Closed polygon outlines
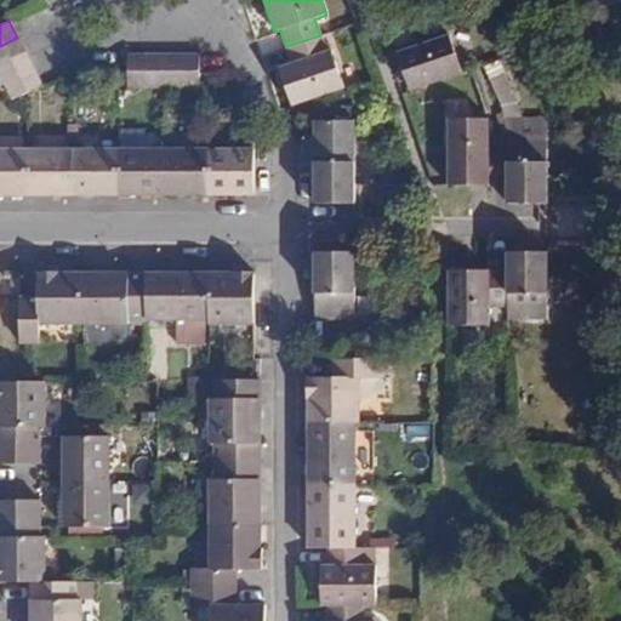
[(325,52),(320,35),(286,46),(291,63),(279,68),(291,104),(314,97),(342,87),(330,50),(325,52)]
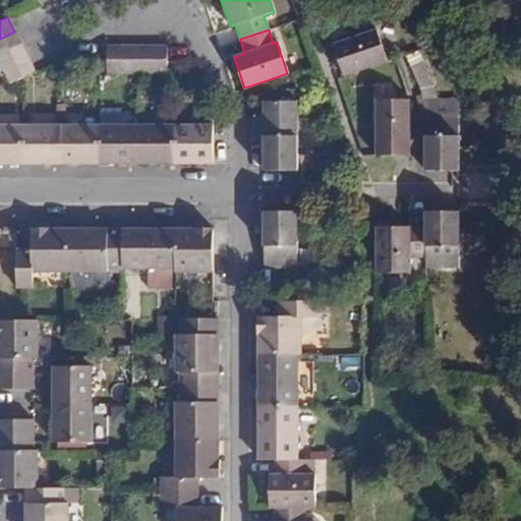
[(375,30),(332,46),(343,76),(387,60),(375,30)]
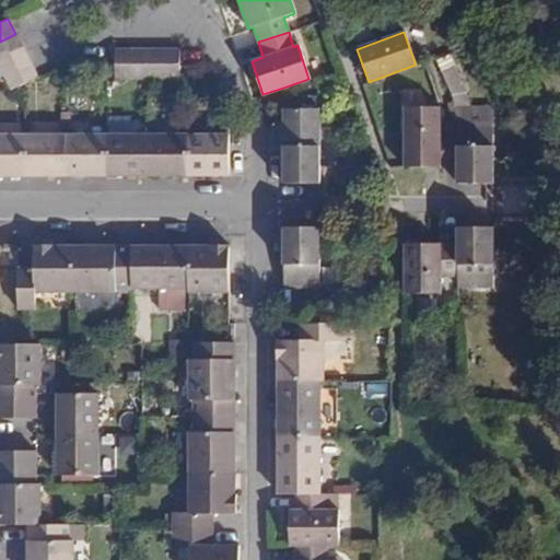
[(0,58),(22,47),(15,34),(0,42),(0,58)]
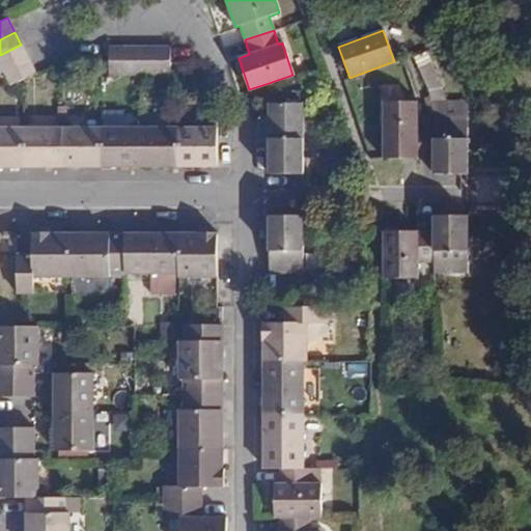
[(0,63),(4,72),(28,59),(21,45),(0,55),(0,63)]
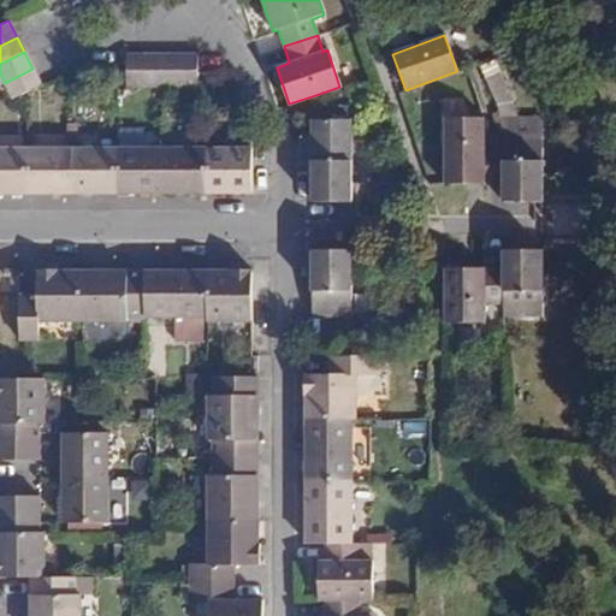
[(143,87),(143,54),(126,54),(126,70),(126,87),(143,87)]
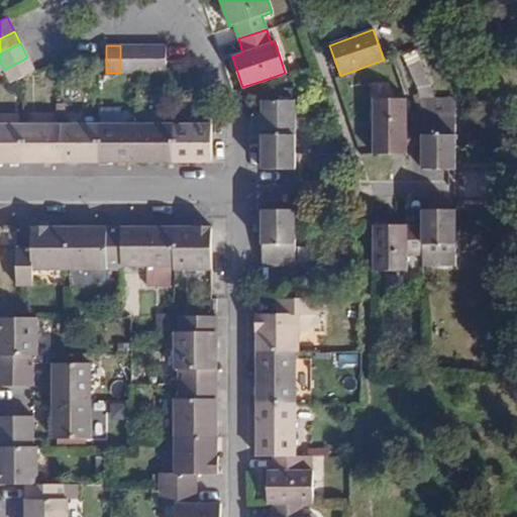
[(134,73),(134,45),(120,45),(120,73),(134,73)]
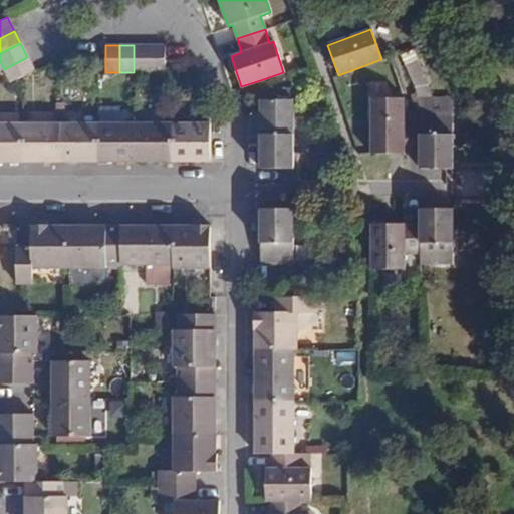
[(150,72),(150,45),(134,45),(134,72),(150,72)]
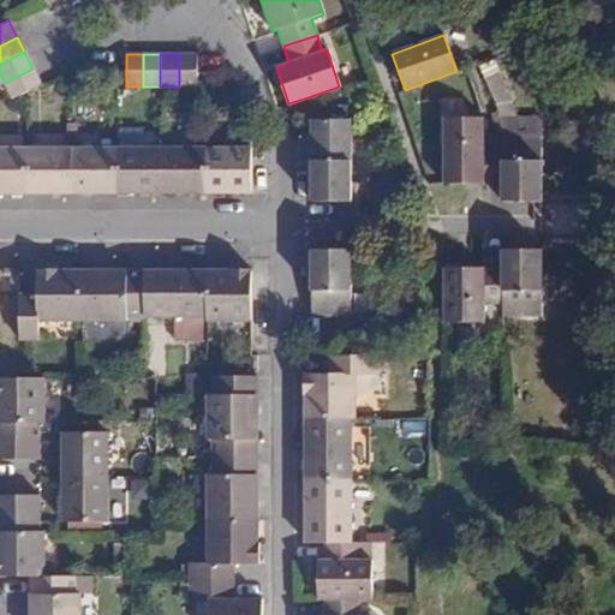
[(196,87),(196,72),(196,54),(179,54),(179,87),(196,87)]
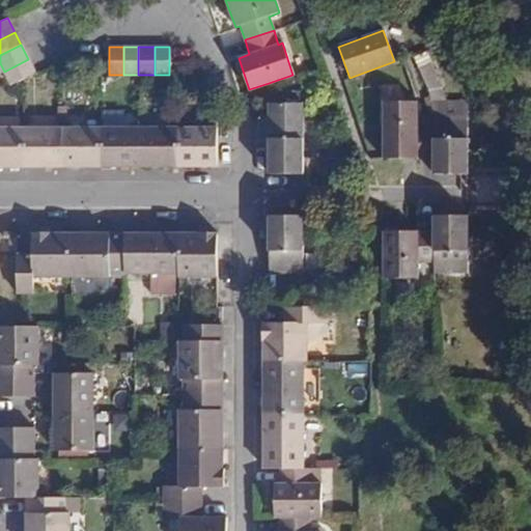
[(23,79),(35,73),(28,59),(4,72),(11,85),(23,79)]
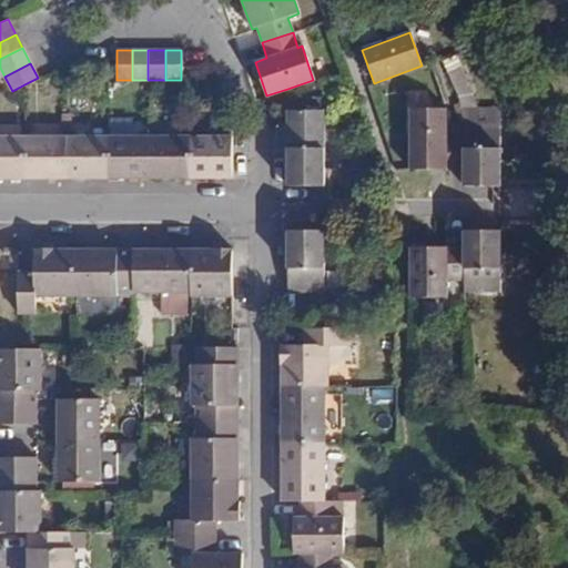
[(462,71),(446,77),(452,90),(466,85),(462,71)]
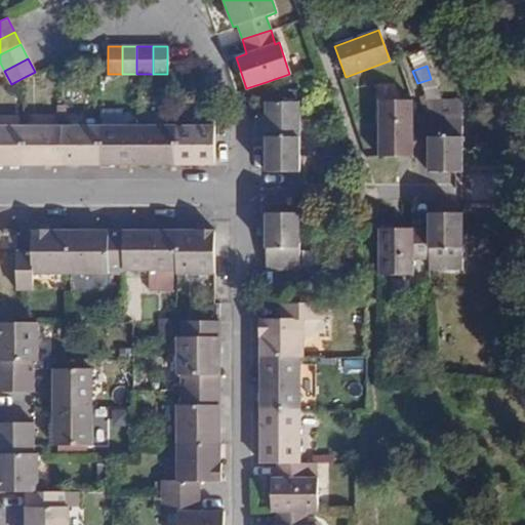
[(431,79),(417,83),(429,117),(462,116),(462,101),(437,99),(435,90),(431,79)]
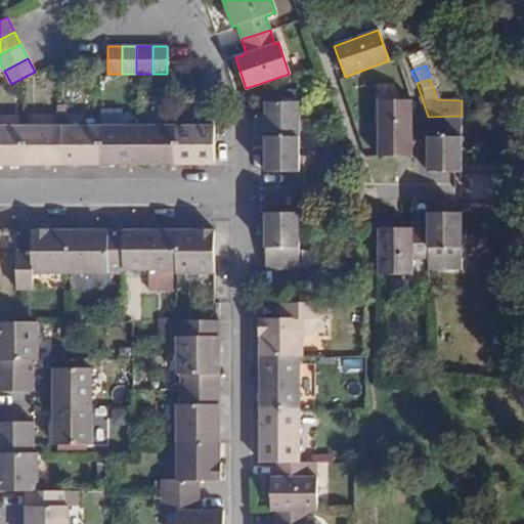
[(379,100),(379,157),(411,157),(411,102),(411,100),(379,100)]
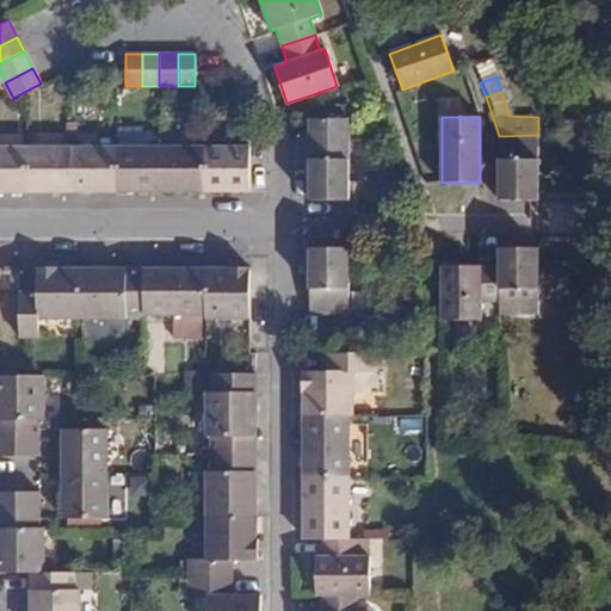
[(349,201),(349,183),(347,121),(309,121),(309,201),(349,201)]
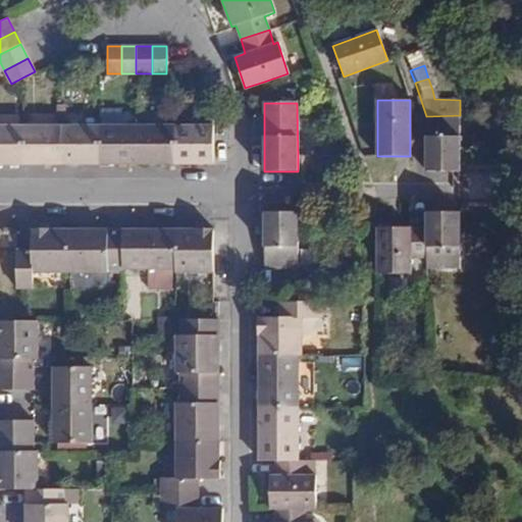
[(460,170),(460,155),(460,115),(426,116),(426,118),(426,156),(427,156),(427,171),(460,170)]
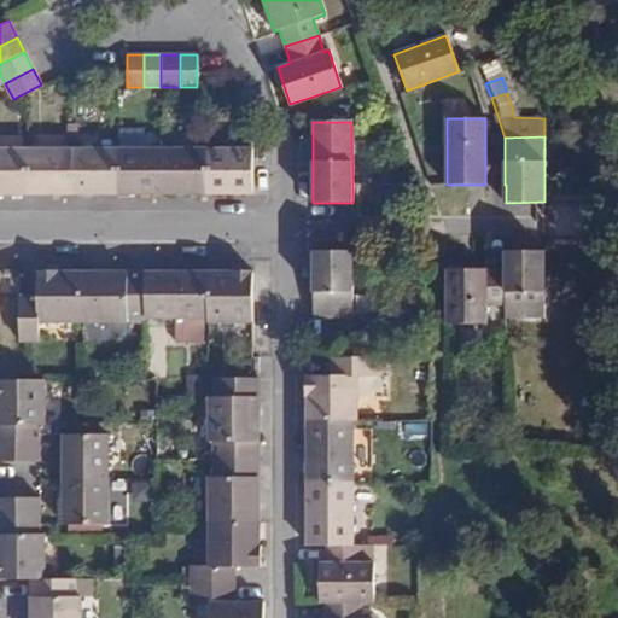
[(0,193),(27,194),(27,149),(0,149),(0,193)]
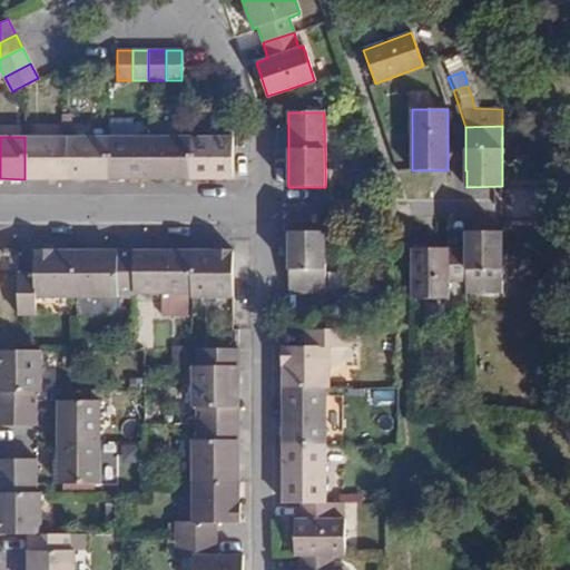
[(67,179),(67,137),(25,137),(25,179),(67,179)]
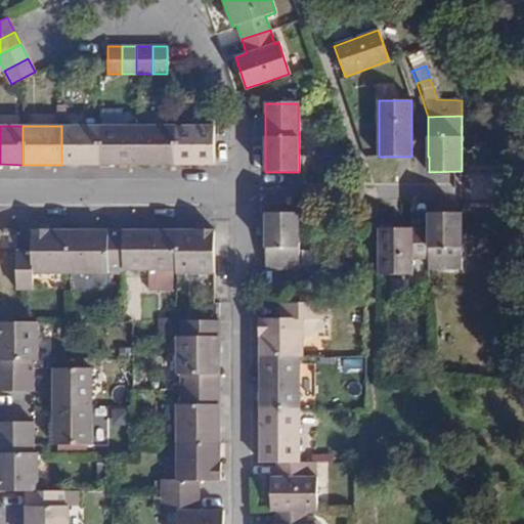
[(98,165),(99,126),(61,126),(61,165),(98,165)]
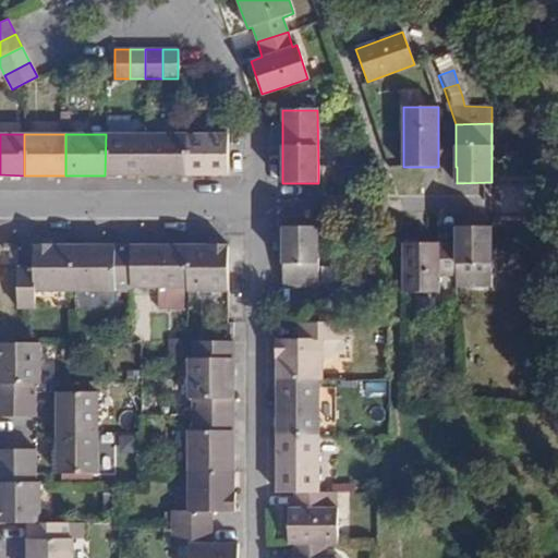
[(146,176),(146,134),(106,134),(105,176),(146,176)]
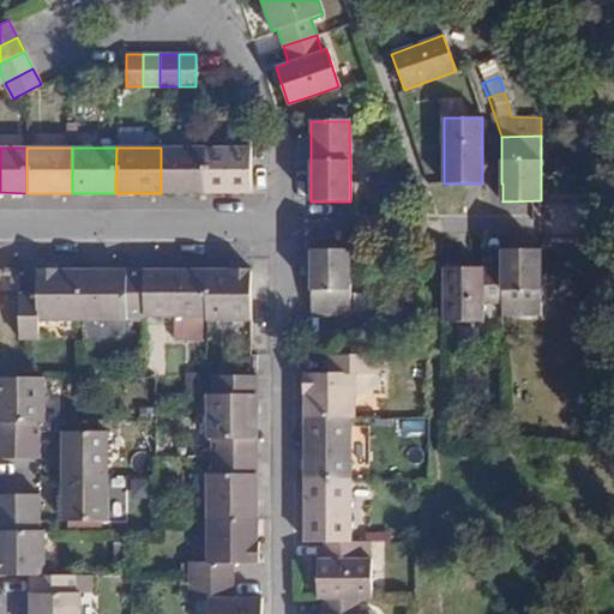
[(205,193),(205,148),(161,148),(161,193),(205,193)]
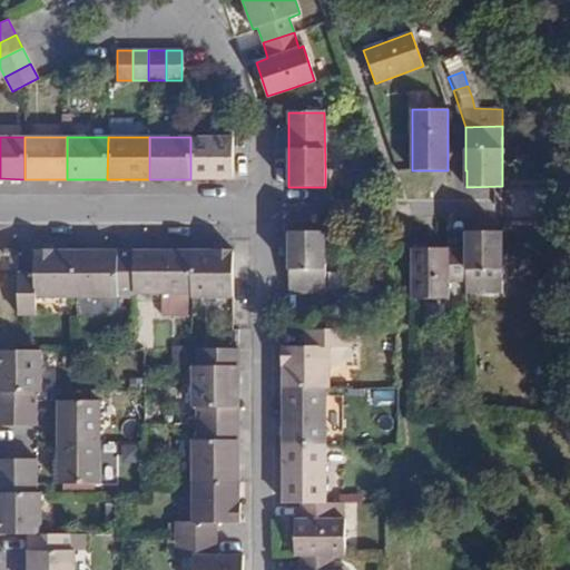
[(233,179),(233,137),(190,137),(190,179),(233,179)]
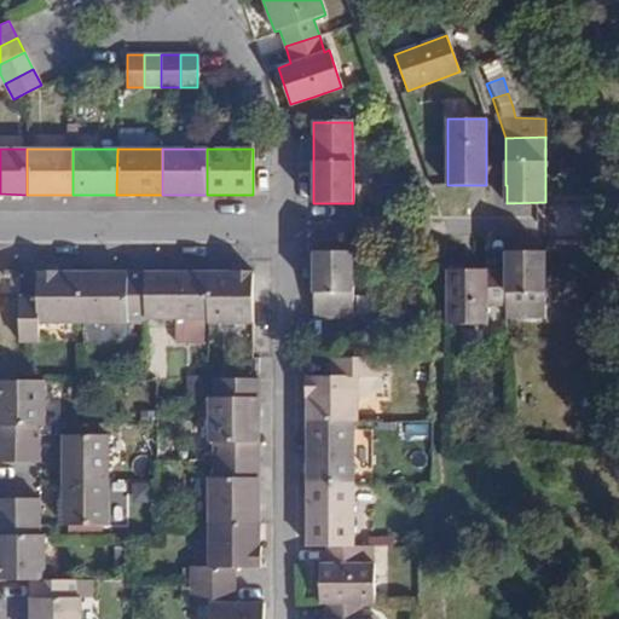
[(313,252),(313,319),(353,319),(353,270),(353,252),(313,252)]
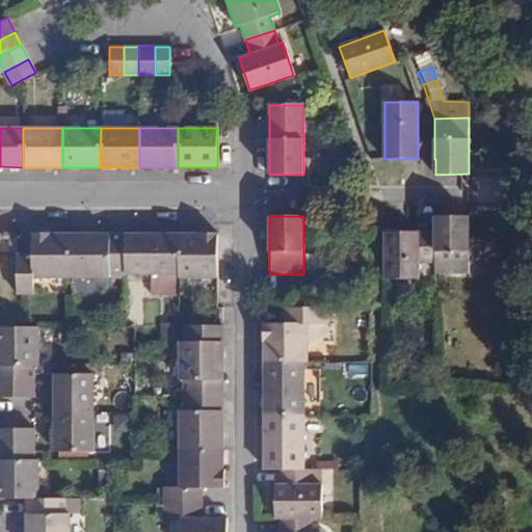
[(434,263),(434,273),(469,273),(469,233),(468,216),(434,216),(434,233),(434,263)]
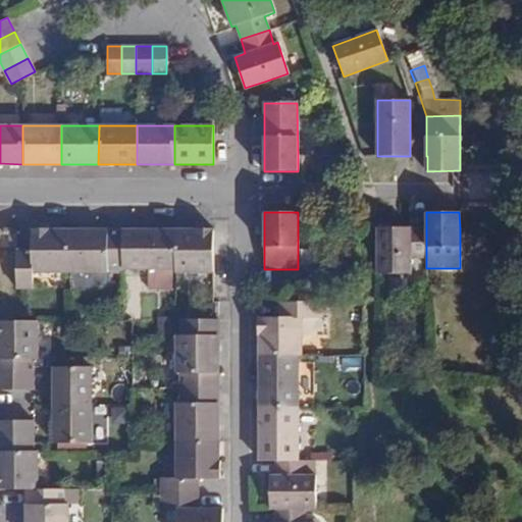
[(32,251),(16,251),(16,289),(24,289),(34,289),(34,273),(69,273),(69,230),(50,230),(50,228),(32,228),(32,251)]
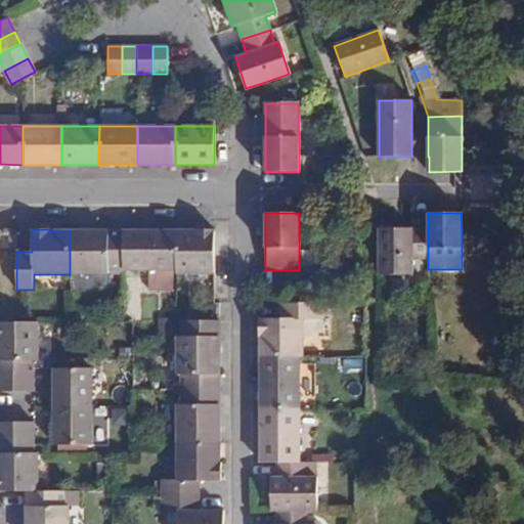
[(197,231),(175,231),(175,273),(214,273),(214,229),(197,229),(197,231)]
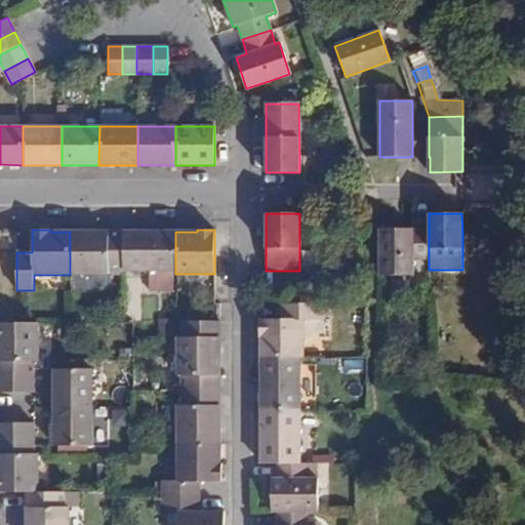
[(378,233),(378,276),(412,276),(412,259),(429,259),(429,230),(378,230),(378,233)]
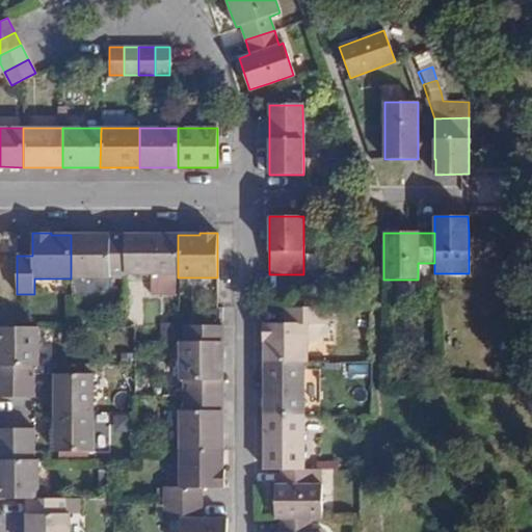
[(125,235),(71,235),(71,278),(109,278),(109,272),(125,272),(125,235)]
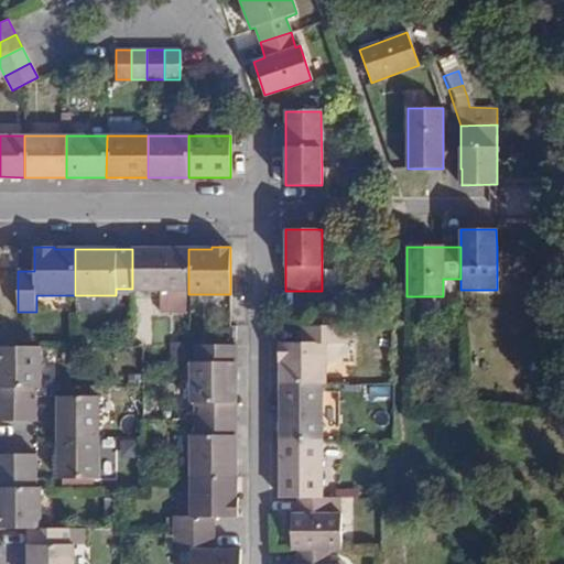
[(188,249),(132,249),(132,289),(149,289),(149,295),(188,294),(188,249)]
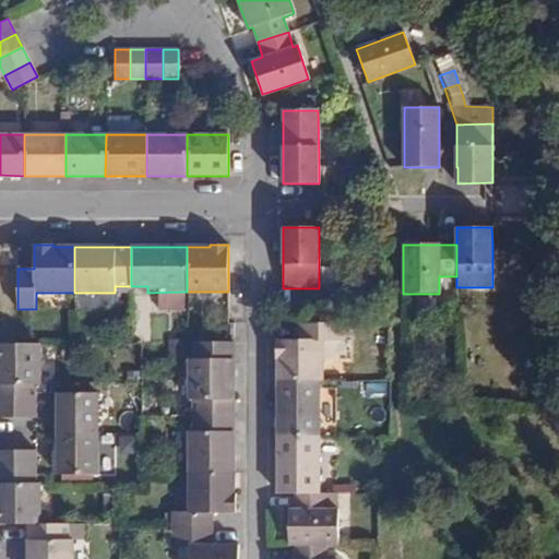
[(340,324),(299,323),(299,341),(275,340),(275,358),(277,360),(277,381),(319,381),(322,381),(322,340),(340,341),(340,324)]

→ Problem requirements: Copy the lines above between the one holding "[(462,71),(446,77),(452,90),(466,85),(462,71)]" and the one holding "[(146,176),(146,134),(106,134),(105,176),(146,176)]", inclusive. Drop the pictures.

→ Task answer:
[(462,71),(446,77),(452,90),(466,85),(462,71)]
[(431,79),(417,83),(429,117),(462,116),(462,101),(437,99),(435,90),(431,79)]
[(379,100),(379,157),(411,157),(411,102),(411,100),(379,100)]
[(349,201),(349,183),(347,121),(309,121),(309,201),(349,201)]
[(460,170),(460,155),(460,115),(426,116),(426,118),(426,156),(427,156),(427,171),(460,170)]
[(0,193),(27,194),(27,149),(0,149),(0,193)]
[(67,179),(67,137),(25,137),(25,179),(67,179)]
[(98,165),(99,126),(61,126),(61,165),(98,165)]
[(146,176),(146,134),(106,134),(105,176),(146,176)]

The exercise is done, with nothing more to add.